- **Record set**
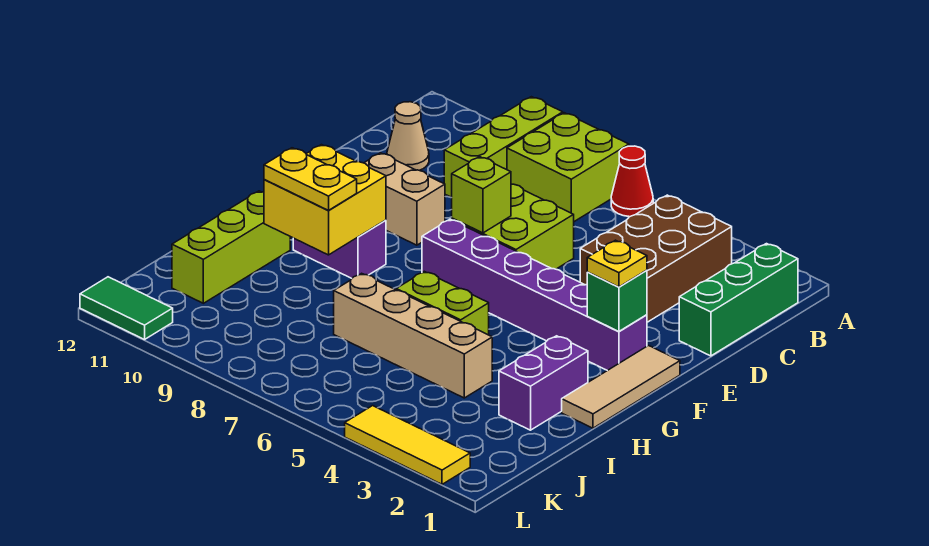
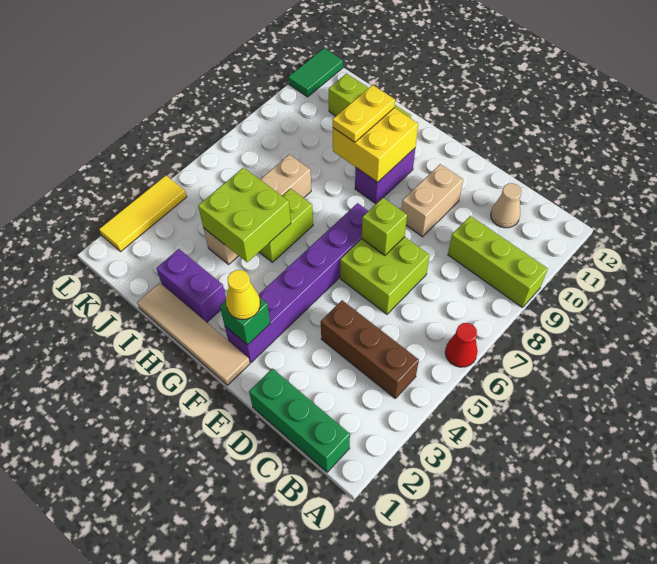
lime brick A7:B8 level 1 -> lime brick H4:I5 level 2
brown brick B3:D4 level 1 -> brown brick B4:D4 level 1
tan tile F1:H1 level 1 -> tan tile F1:I1 level 1
yellow plate F2 level 3 -> yellow cone F2 level 3

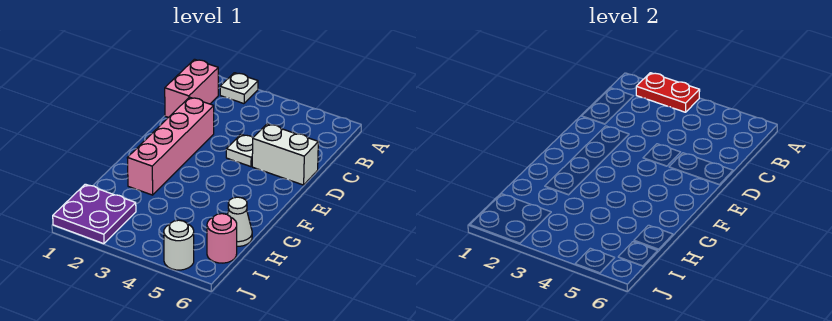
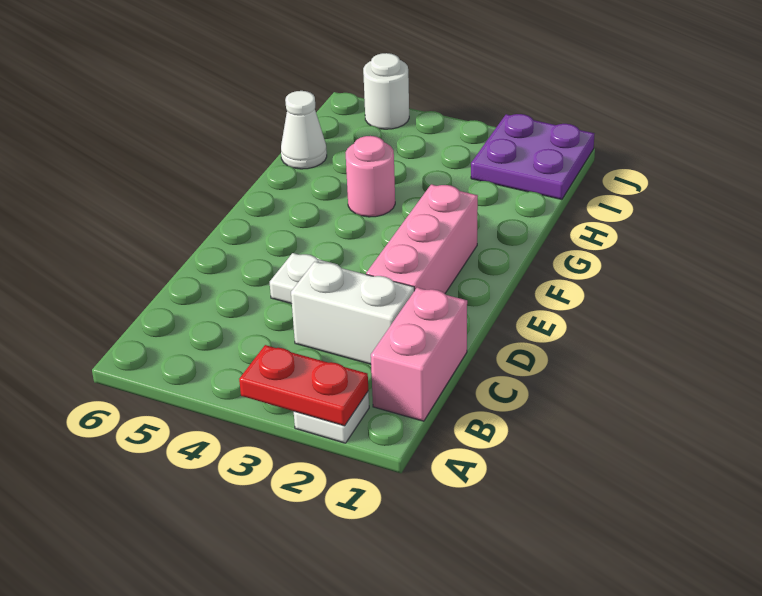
pink brick D2:G2 level 1 -> pink brick D2:F2 level 1
white brick D5:D6 level 1 -> white brick C2:C3 level 1
pink round brick I6 level 1 -> pink round brick G4 level 1

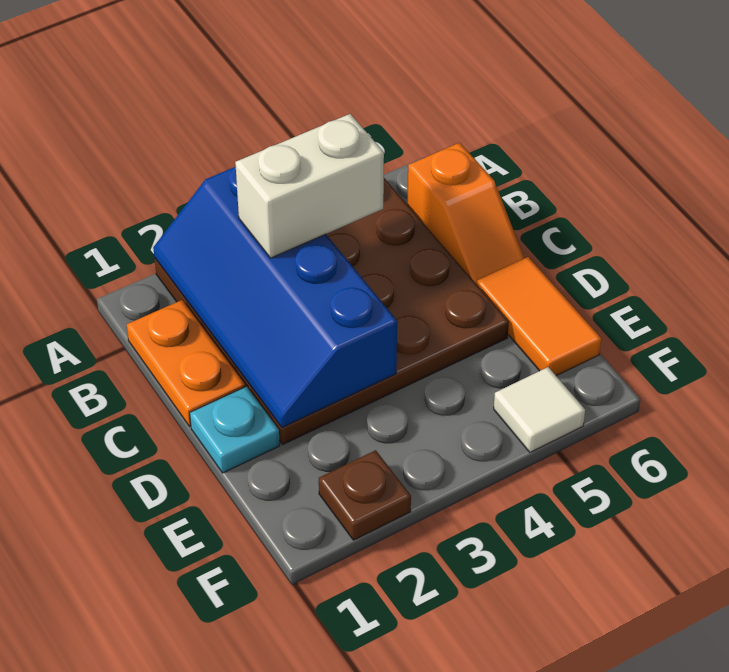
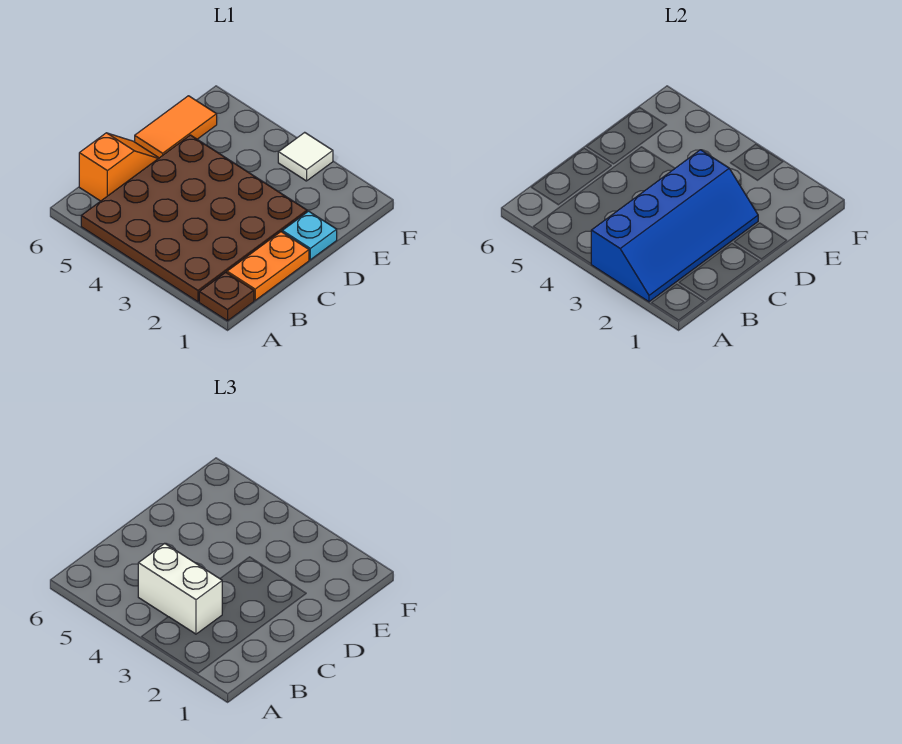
brown plate F2 level 1 -> brown plate A1 level 1
white tile F5 level 1 -> white tile F3 level 1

- **What you should do**
Pictures in the entries are to be skipped, and everything else repeated word for word.

- **Task solution**
lime brick A7:B8 level 1 -> lime brick H4:I5 level 2
brown brick B3:D4 level 1 -> brown brick B4:D4 level 1
tan tile F1:H1 level 1 -> tan tile F1:I1 level 1
yellow plate F2 level 3 -> yellow cone F2 level 3

pink brick D2:G2 level 1 -> pink brick D2:F2 level 1
white brick D5:D6 level 1 -> white brick C2:C3 level 1
pink round brick I6 level 1 -> pink round brick G4 level 1

brown plate F2 level 1 -> brown plate A1 level 1
white tile F5 level 1 -> white tile F3 level 1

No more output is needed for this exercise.